_The task_. Look for the string "RADIO" in the data below, and copy each line that holds it.

_Data under study_.
↓↓↓

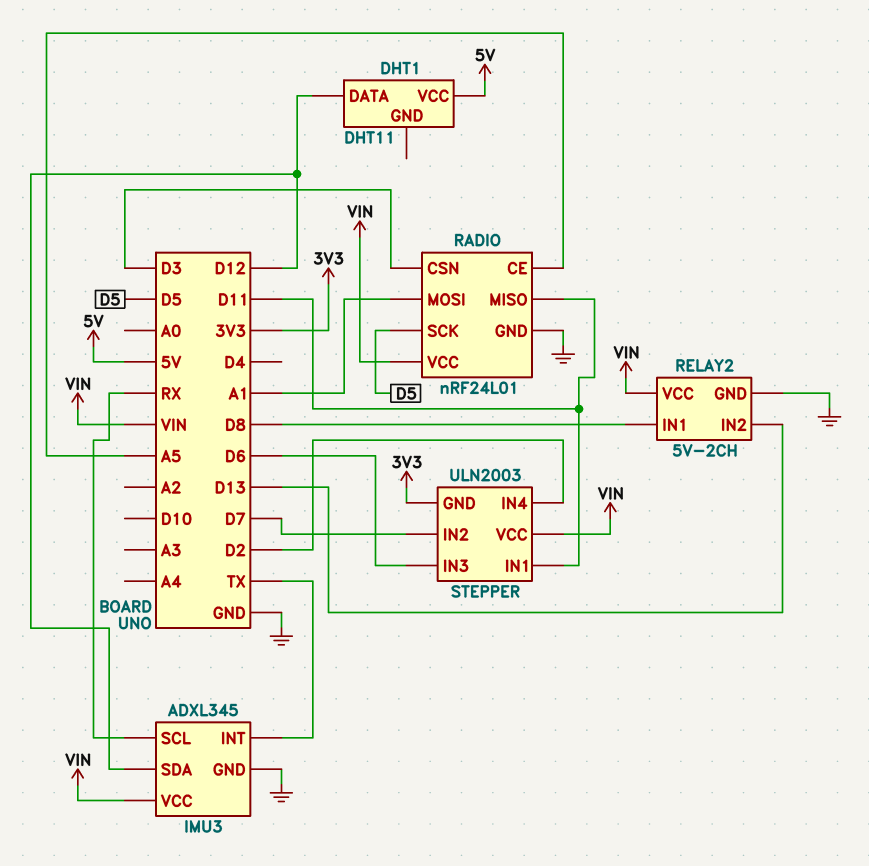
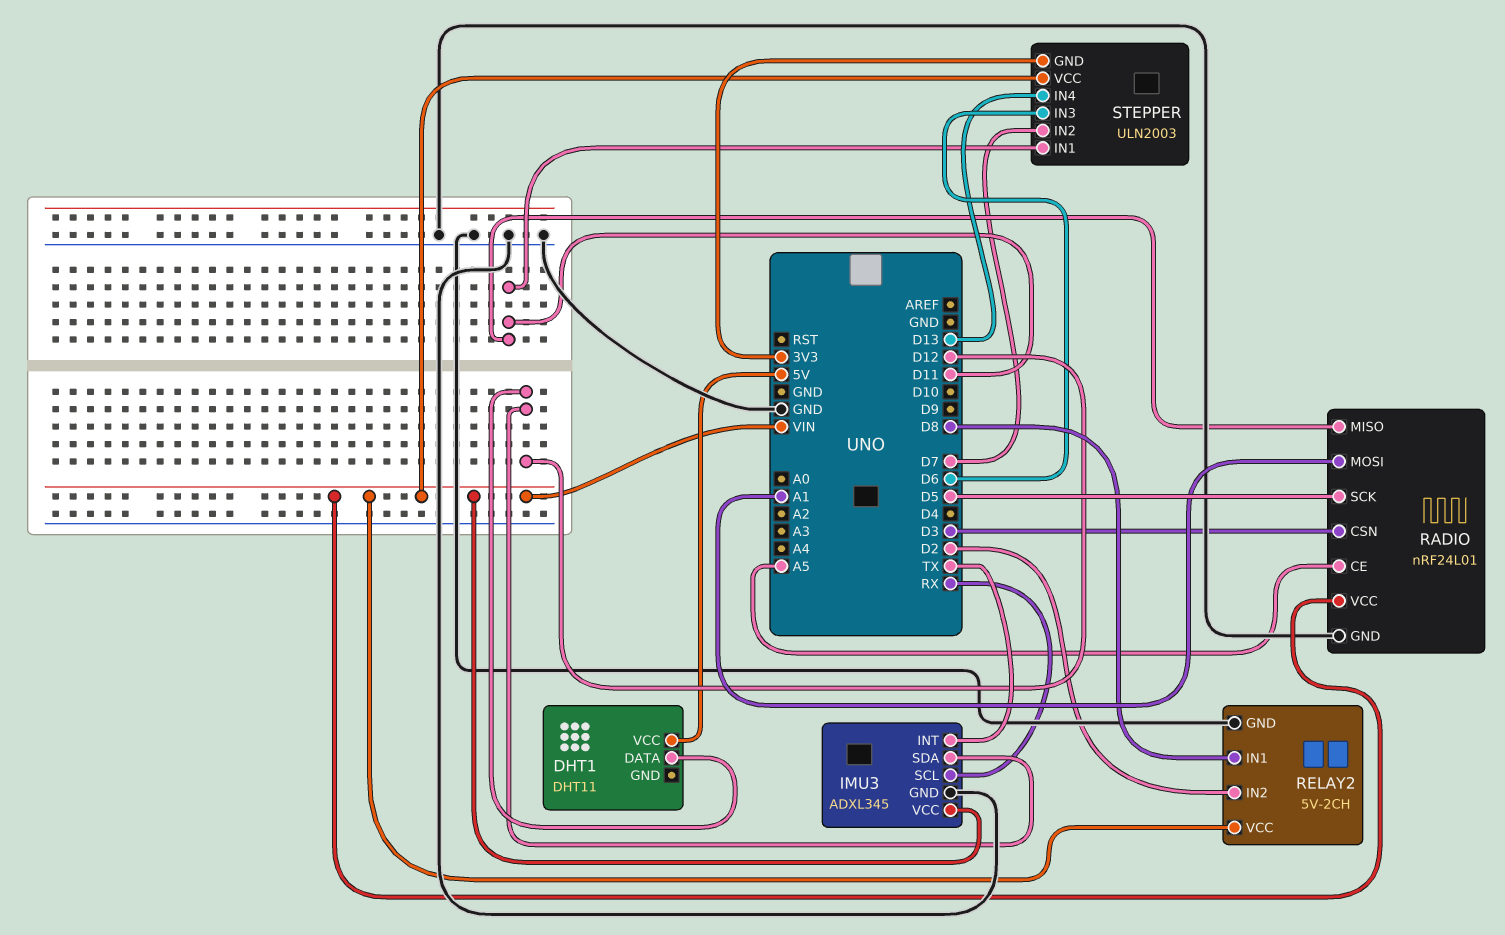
RELAY2 pin IN2: D13 -> D2
STEPPER pin IN4: D2 -> D13

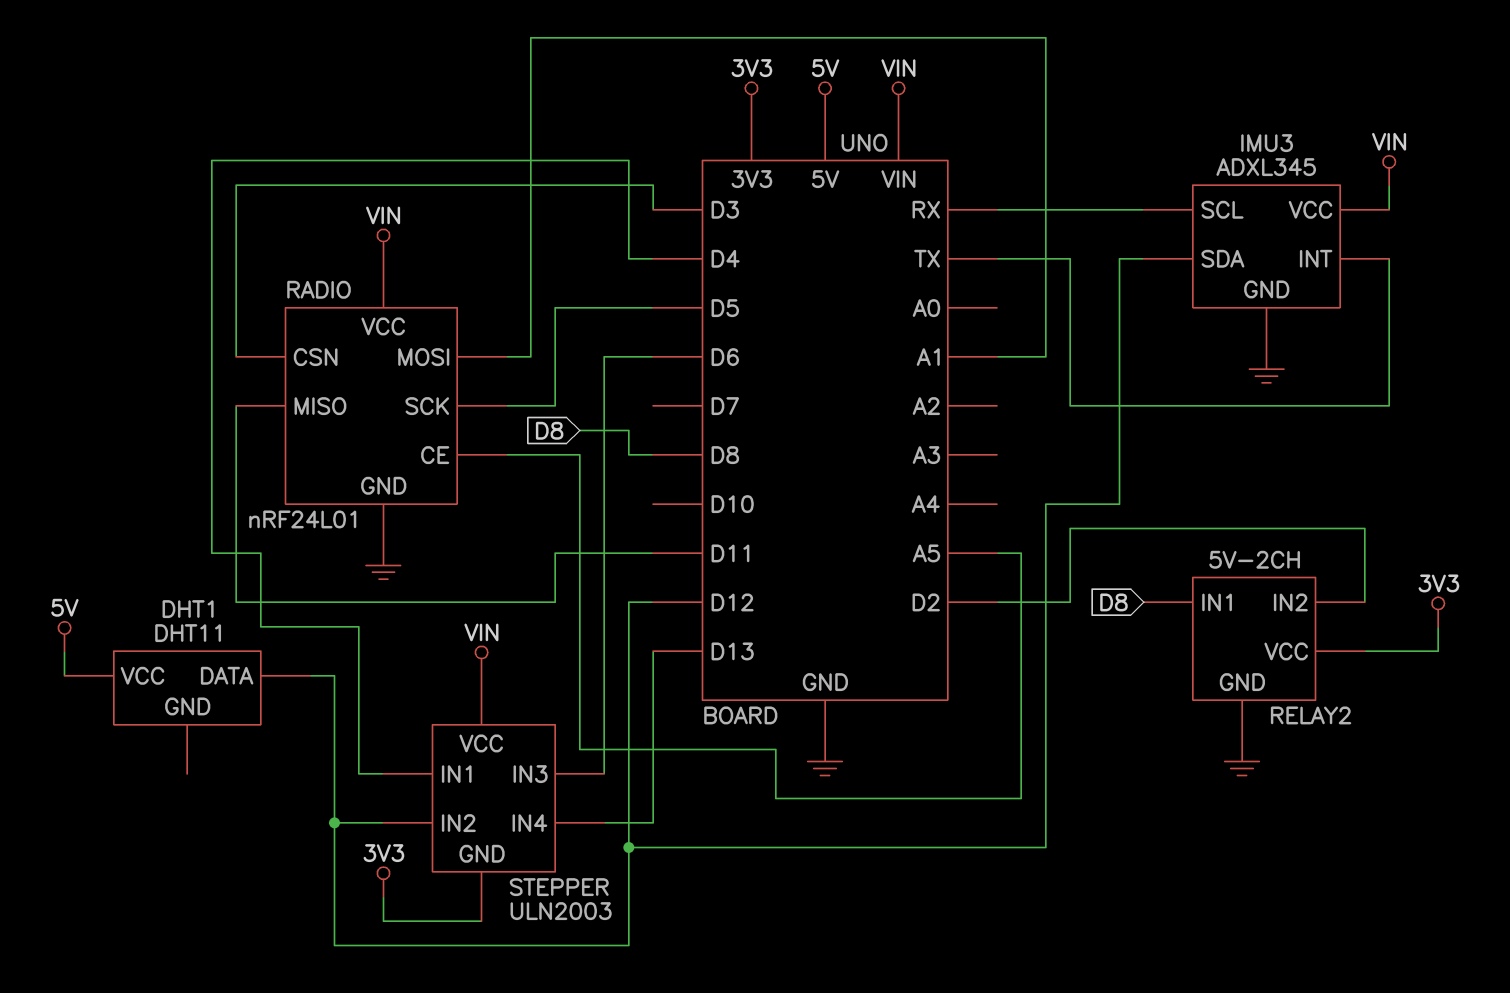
RELAY2 pin VCC: VIN -> 3V3
STEPPER pin IN1: D11 -> D4
STEPPER pin IN2: D7 -> D12

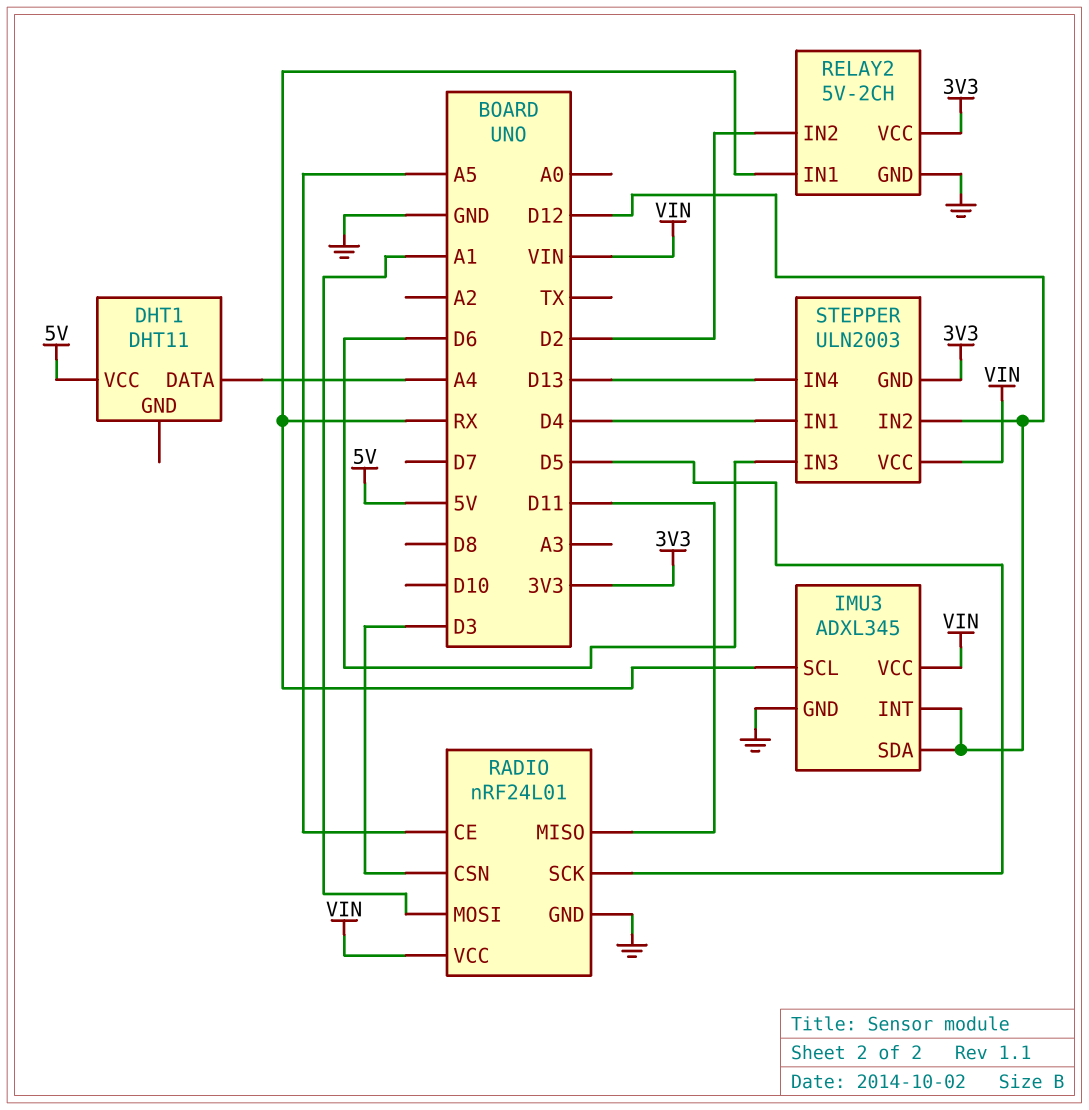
DHT1 pin DATA: D12 -> A4
IMU3 pin INT: TX -> D12
RELAY2 pin IN1: D8 -> RX

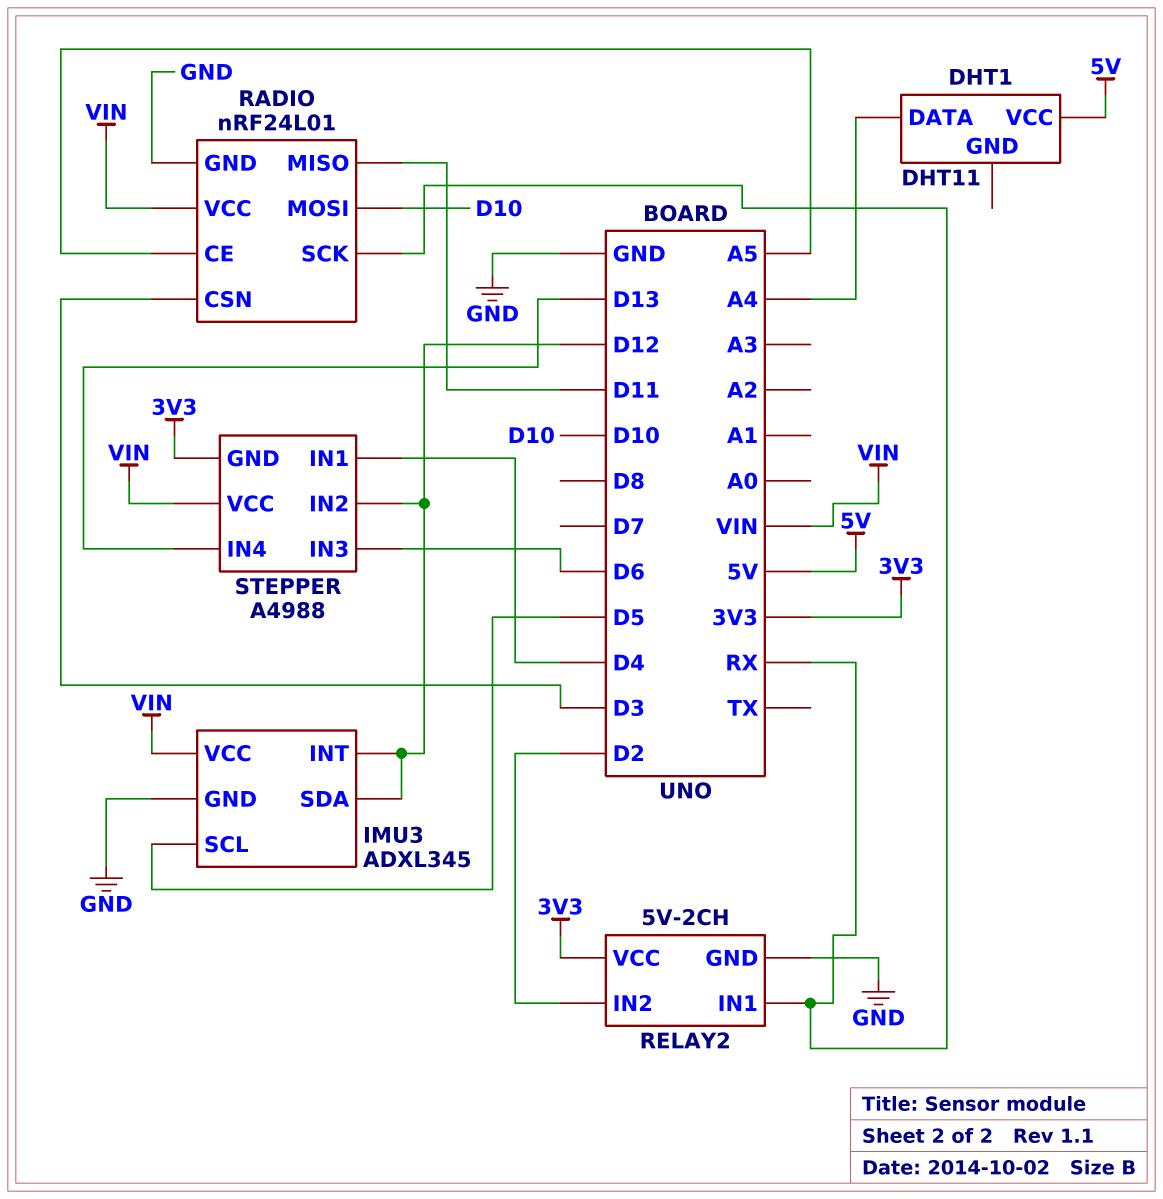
IMU3 pin SCL: RX -> D5
RADIO pin MOSI: A1 -> D10
RADIO pin SCK: D5 -> RX
STEPPER: ULN2003 -> A4988

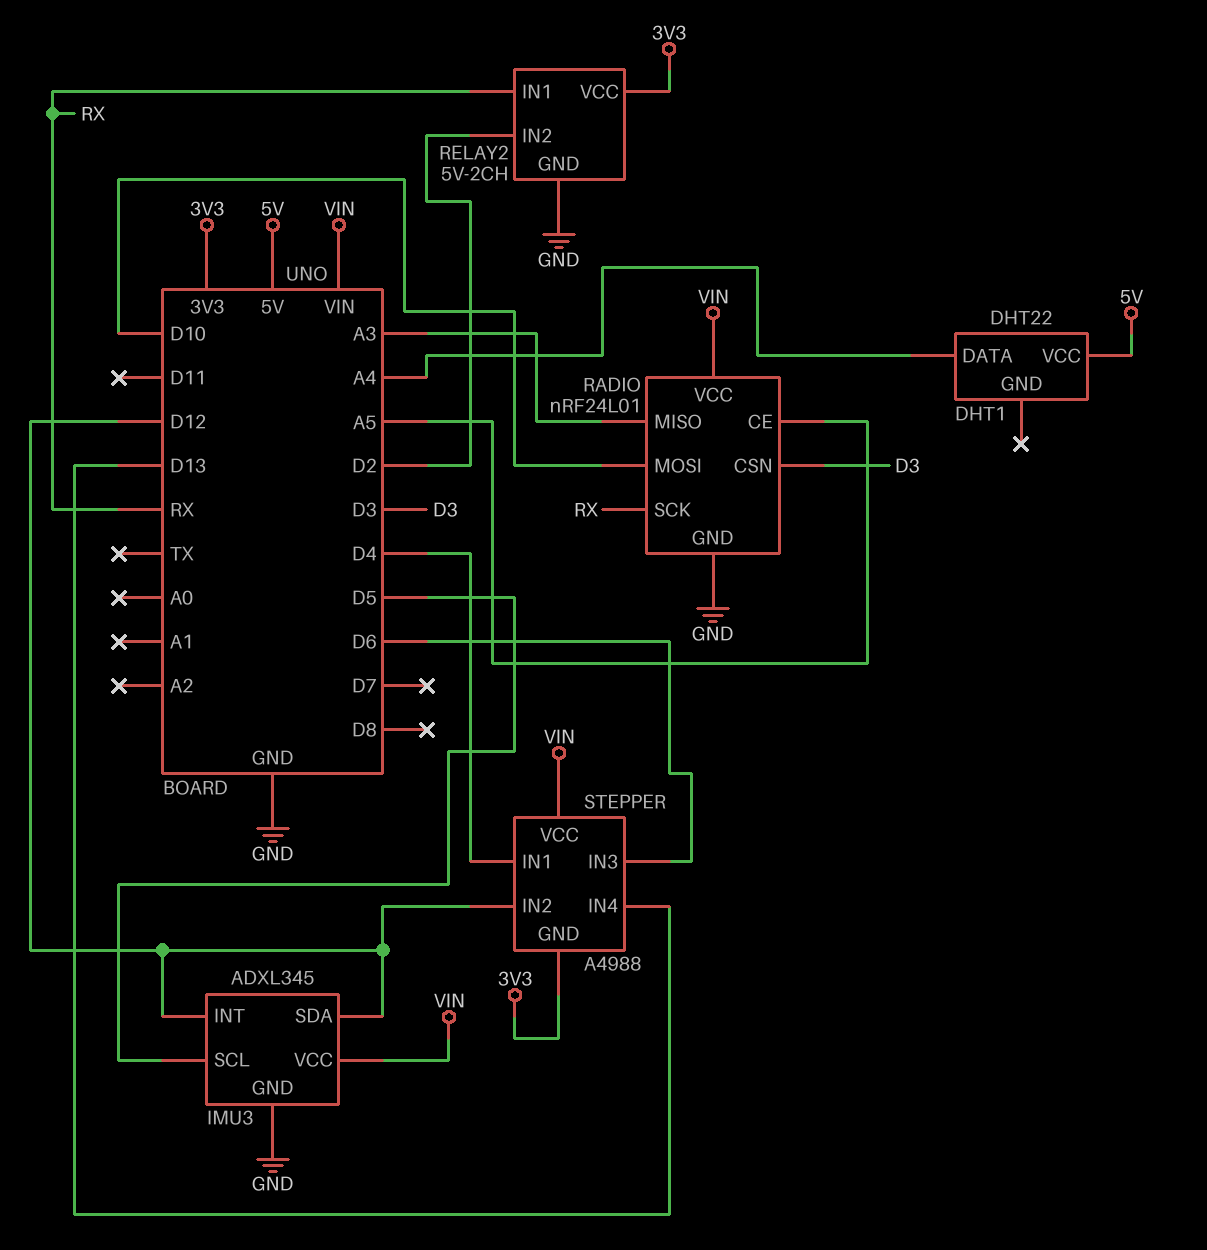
DHT1: DHT11 -> DHT22
RADIO pin MISO: D11 -> A3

↑↑↑

_Answer for this exercise_.
RADIO pin MOSI: A1 -> D10
RADIO pin SCK: D5 -> RX
RADIO pin MISO: D11 -> A3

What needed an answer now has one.